▸ **Task instructions**
Below are records to repeat exactly; copy them without the pictures.

▸ **Given records**
'''

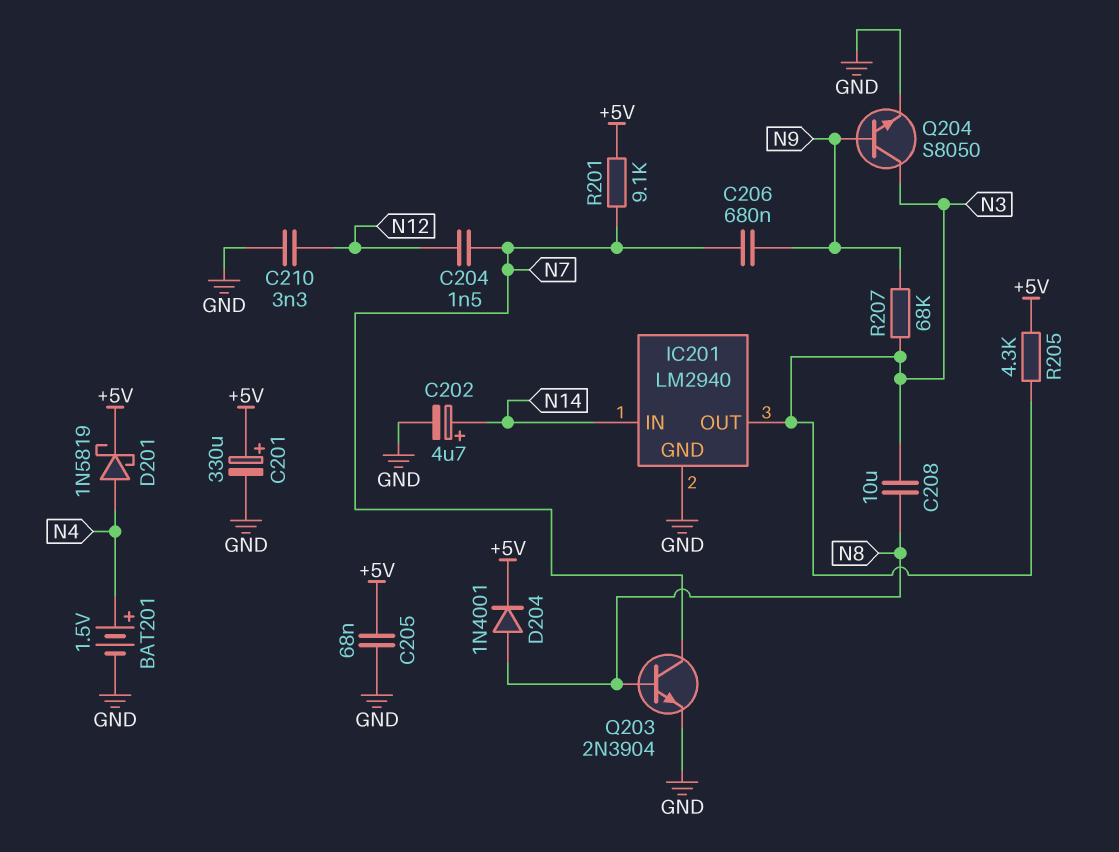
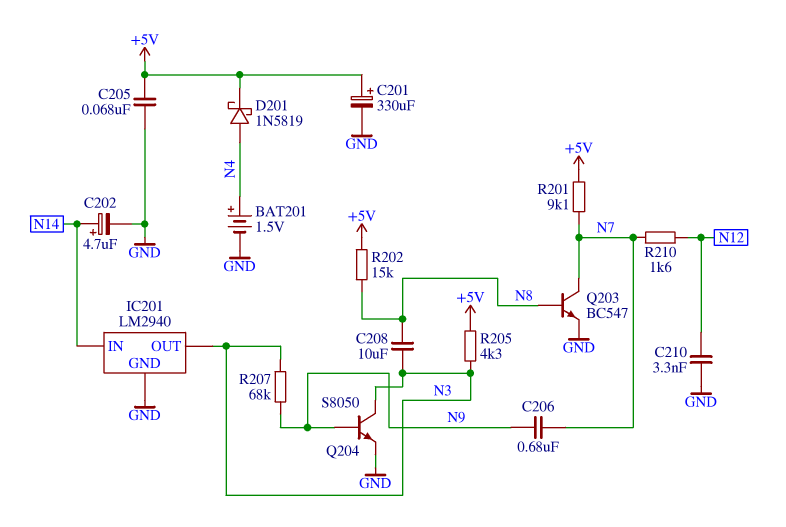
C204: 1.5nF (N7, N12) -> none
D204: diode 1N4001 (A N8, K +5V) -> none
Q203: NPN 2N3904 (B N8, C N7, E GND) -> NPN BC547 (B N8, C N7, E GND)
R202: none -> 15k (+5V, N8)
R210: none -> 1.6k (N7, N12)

'''

▸ **Task response**
C204: 1.5nF (N7, N12) -> none
D204: diode 1N4001 (A N8, K +5V) -> none
Q203: NPN 2N3904 (B N8, C N7, E GND) -> NPN BC547 (B N8, C N7, E GND)
R202: none -> 15k (+5V, N8)
R210: none -> 1.6k (N7, N12)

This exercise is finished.